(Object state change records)

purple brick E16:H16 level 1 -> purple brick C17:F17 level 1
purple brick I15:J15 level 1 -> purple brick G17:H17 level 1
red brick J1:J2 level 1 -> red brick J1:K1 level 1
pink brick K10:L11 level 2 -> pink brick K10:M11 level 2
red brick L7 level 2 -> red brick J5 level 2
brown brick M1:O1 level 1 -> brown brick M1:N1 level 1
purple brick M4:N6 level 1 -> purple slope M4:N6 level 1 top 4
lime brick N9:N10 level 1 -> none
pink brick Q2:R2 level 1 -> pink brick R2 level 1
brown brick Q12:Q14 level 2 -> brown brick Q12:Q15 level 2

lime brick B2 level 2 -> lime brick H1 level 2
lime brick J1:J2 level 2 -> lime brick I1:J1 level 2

...

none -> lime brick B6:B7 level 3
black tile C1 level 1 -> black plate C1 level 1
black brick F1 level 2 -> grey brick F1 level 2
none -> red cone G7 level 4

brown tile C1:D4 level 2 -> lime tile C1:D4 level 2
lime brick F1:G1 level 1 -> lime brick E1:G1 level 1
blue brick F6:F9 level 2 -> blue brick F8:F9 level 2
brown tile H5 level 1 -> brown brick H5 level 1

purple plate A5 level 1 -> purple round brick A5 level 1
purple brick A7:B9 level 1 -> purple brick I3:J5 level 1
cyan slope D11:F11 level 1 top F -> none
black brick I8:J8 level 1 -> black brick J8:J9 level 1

• **Work instructions**
Give the exact lines, and only those, from the line containing "blue brick F6:F9" through the line containing "black brick I8:J8" in the entries above.

• **Answer to the problem**
blue brick F6:F9 level 2 -> blue brick F8:F9 level 2
brown tile H5 level 1 -> brown brick H5 level 1

purple plate A5 level 1 -> purple round brick A5 level 1
purple brick A7:B9 level 1 -> purple brick I3:J5 level 1
cyan slope D11:F11 level 1 top F -> none
black brick I8:J8 level 1 -> black brick J8:J9 level 1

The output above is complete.